» **WHAT THE TASK ASKS**: Reproduce the entries exactly and omit the pictures.

» **RECORDS**:
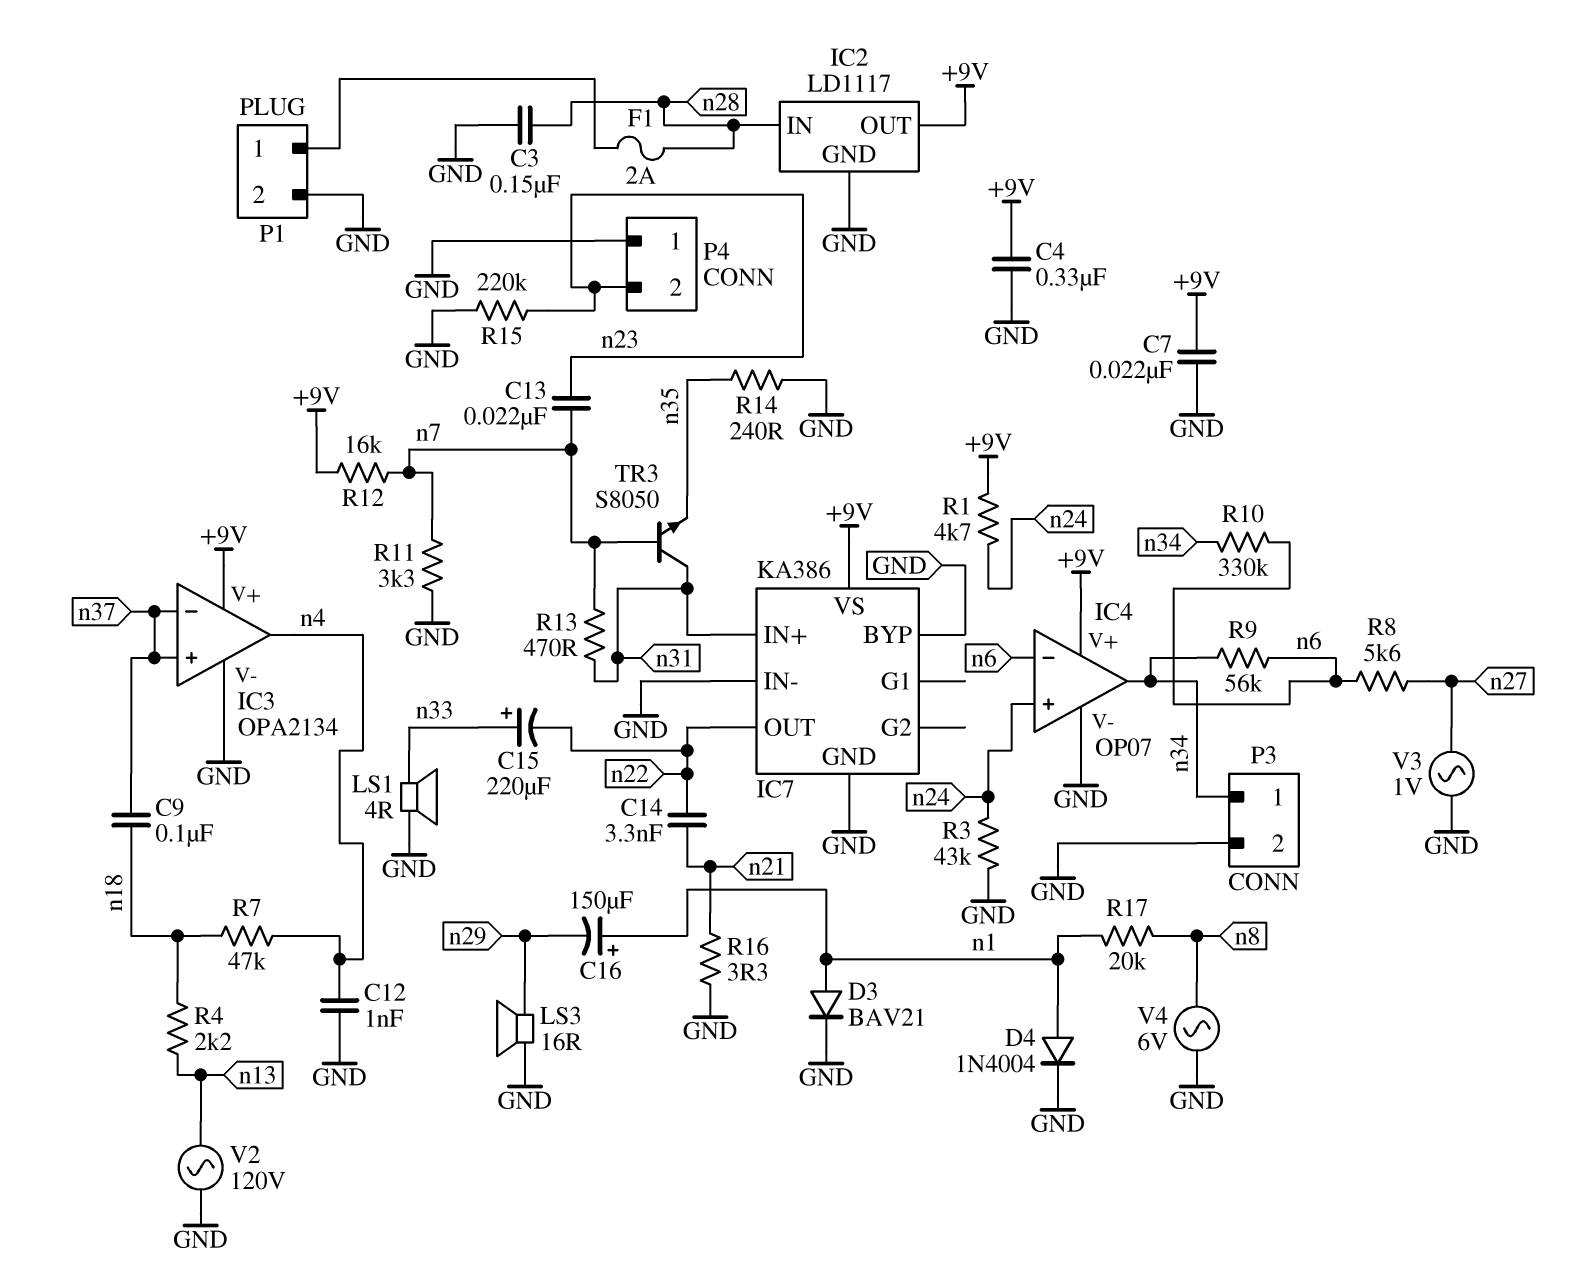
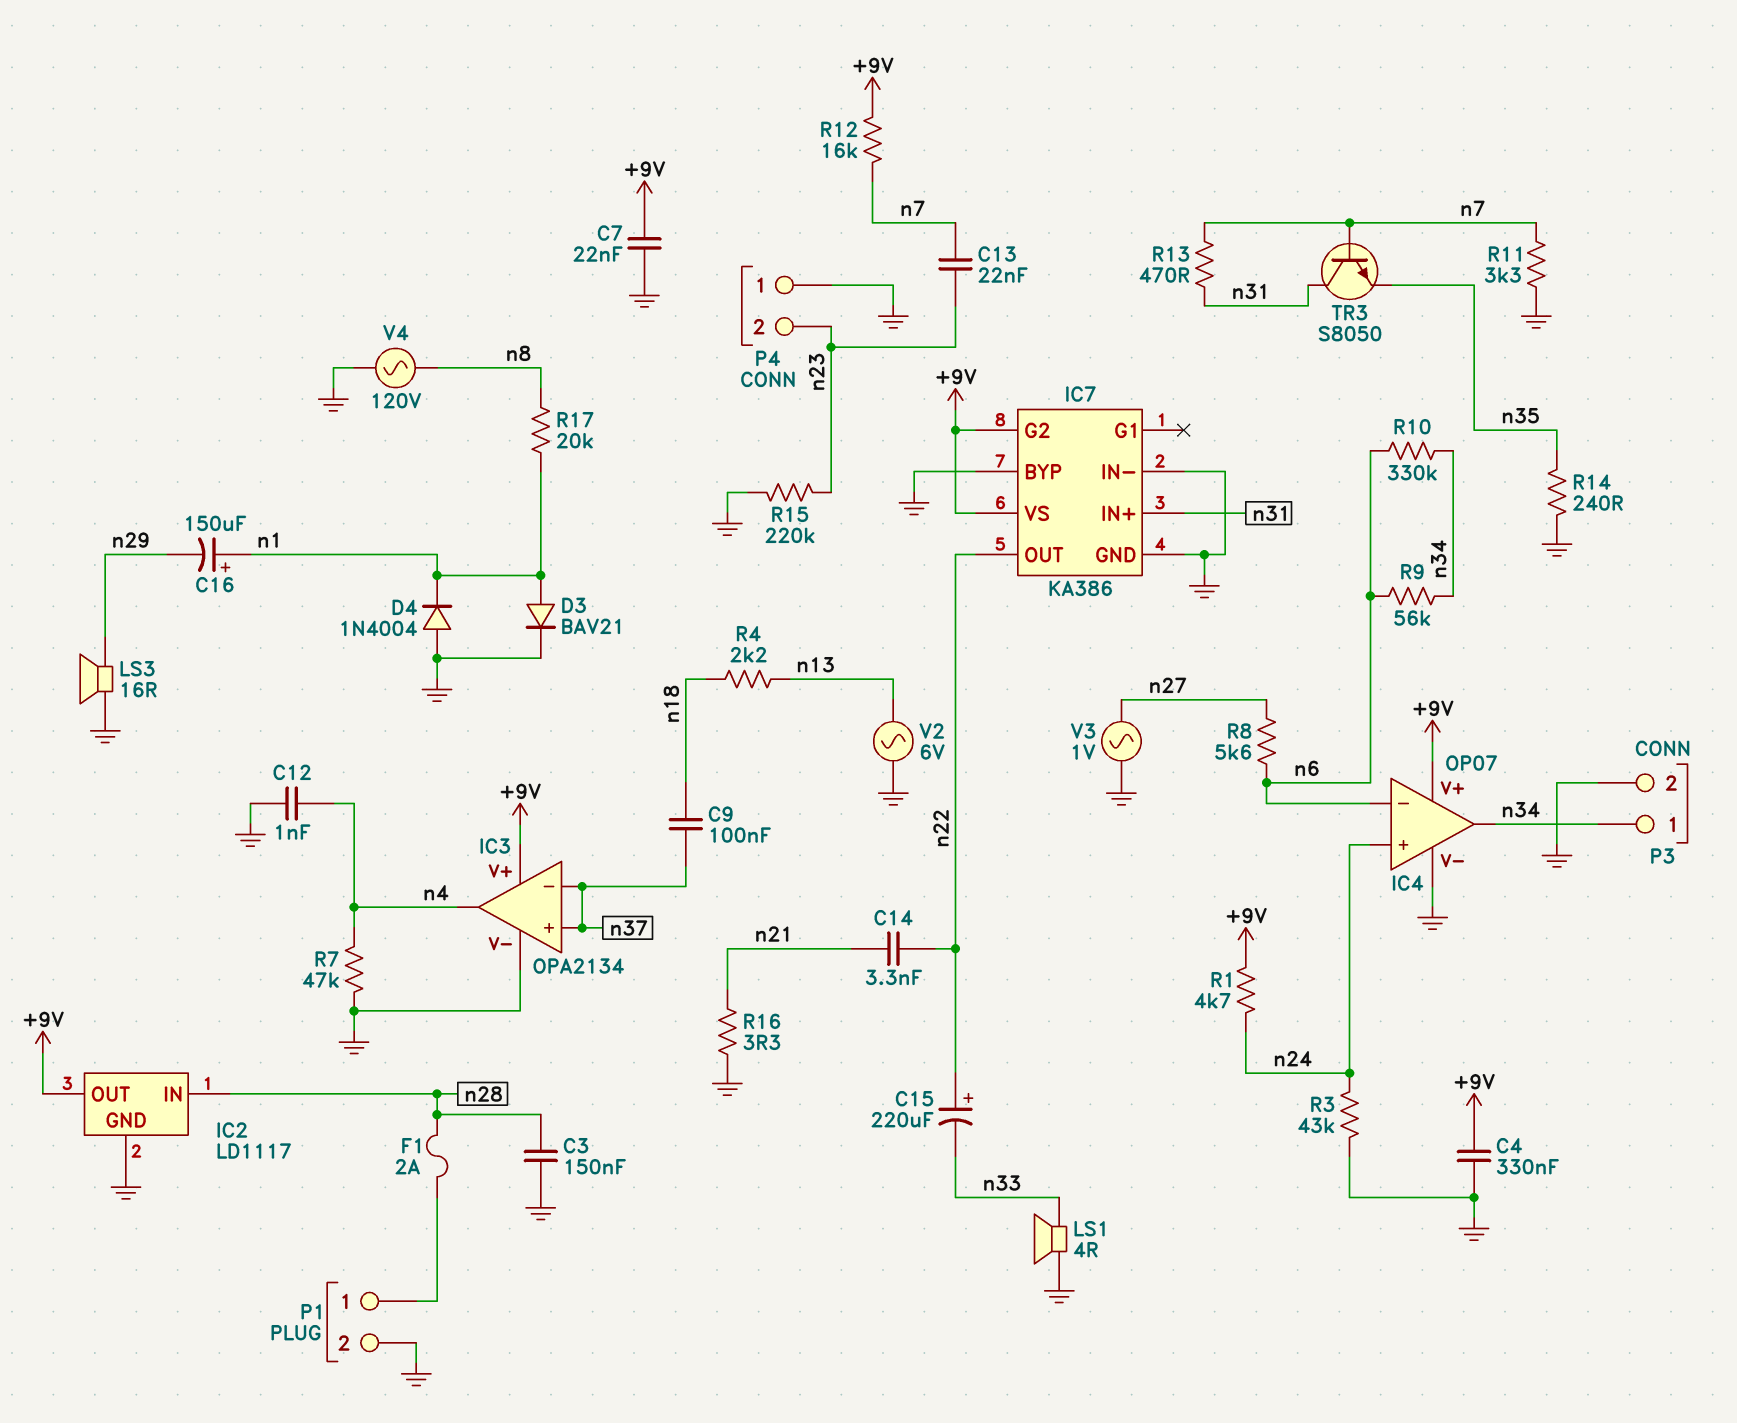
C15: 220uF (plus n33, minus n22) -> 220uF (plus n22, minus n33)
D4: diode 1N4004 (A n1, K GND) -> diode 1N4004 (A GND, K n1)
IC7 pin G2: none -> +9V
R7: 47k (n4, n18) -> 47k (GND, n4)
V2: AC 120V (GND, n13) -> AC 6V (GND, n13)
V4: AC 6V (GND, n8) -> AC 120V (GND, n8)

» **RESPONSE BOX**:
C15: 220uF (plus n33, minus n22) -> 220uF (plus n22, minus n33)
D4: diode 1N4004 (A n1, K GND) -> diode 1N4004 (A GND, K n1)
IC7 pin G2: none -> +9V
R7: 47k (n4, n18) -> 47k (GND, n4)
V2: AC 120V (GND, n13) -> AC 6V (GND, n13)
V4: AC 6V (GND, n8) -> AC 120V (GND, n8)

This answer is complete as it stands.